- Opening Delimiter -
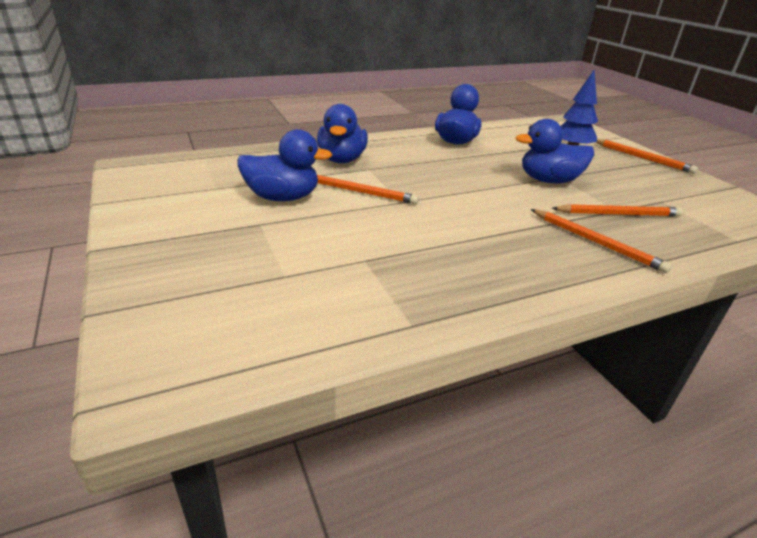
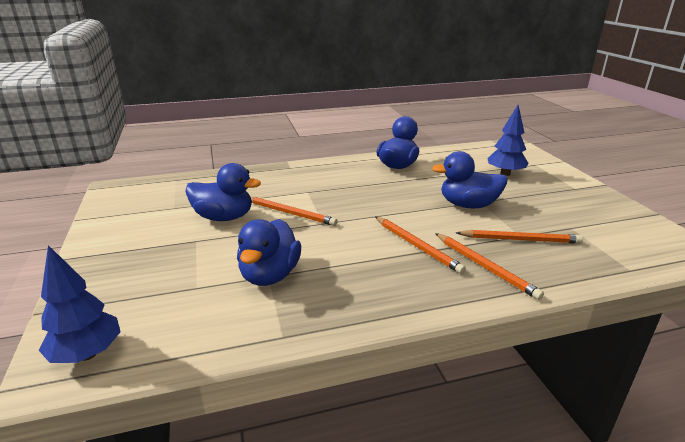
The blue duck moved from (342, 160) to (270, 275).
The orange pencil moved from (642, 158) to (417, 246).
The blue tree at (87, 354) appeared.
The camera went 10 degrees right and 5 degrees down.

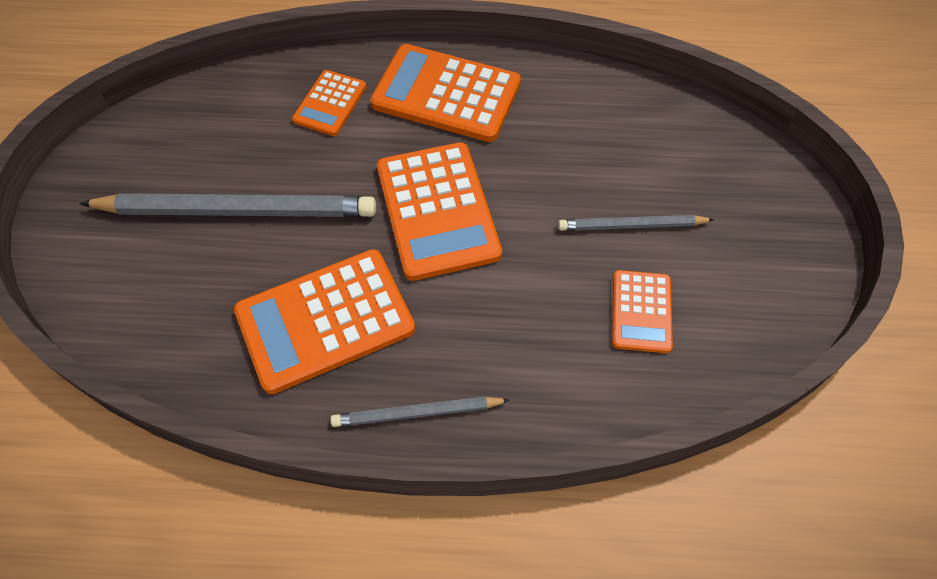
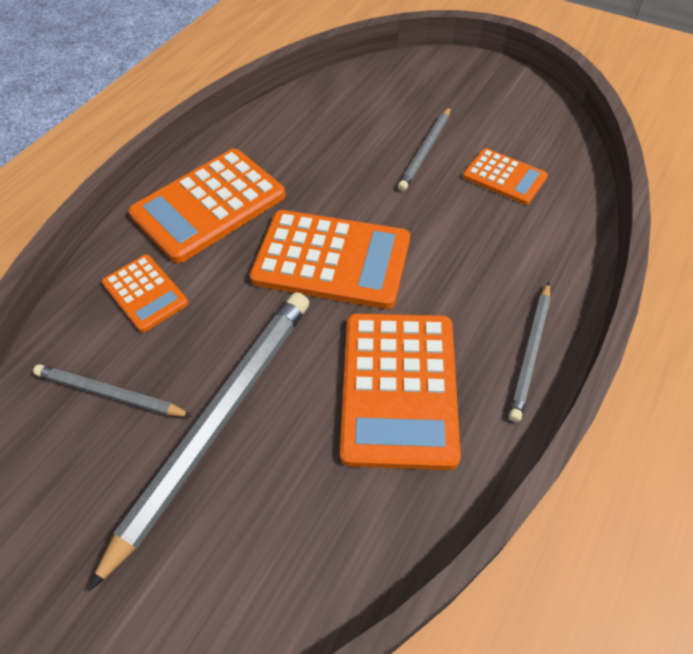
The grey pencil at (110, 394) appeared.
The camera went 60 degrees left and 5 degrees down.

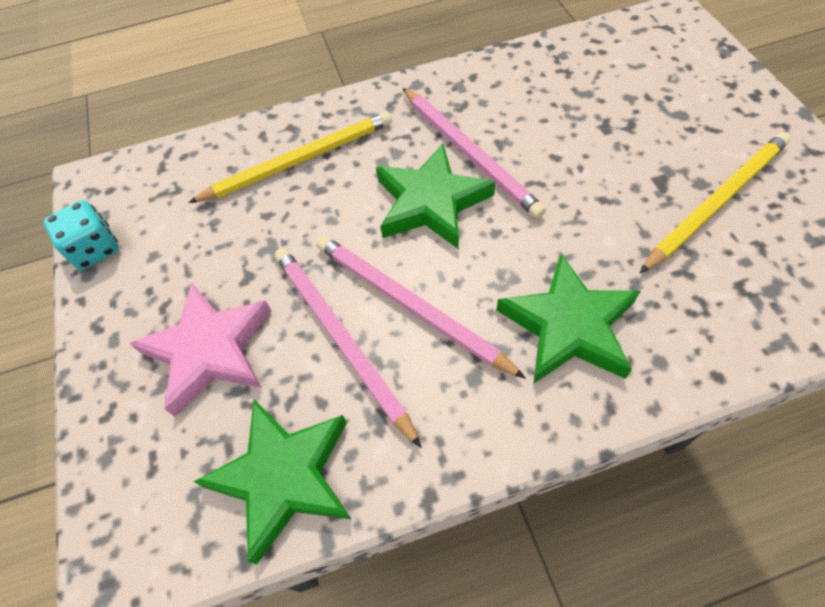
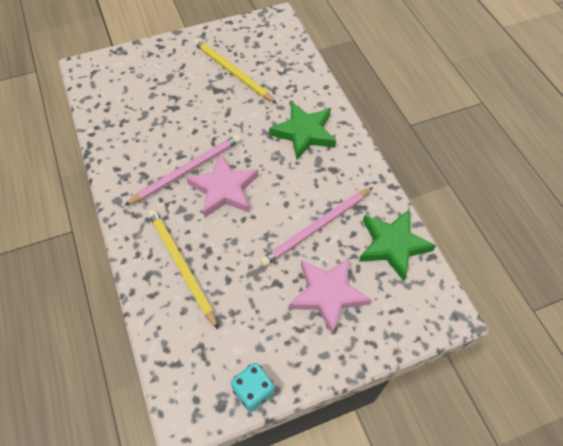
The pink pencil at (409, 305) disappeared.
The green star at (431, 202) became the pink star at (224, 189).
The camera went 100 degrees left and 0 degrees up.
- Closing Delimiter -
Task to carry out -> Write out the lines from the start of the material to the line with "The camera went 60", inclusive and exactly. Skip the pictures.

Response below ->
The blue duck moved from (342, 160) to (270, 275).
The orange pencil moved from (642, 158) to (417, 246).
The blue tree at (87, 354) appeared.
The camera went 10 degrees right and 5 degrees down.

The grey pencil at (110, 394) appeared.
The camera went 60 degrees left and 5 degrees down.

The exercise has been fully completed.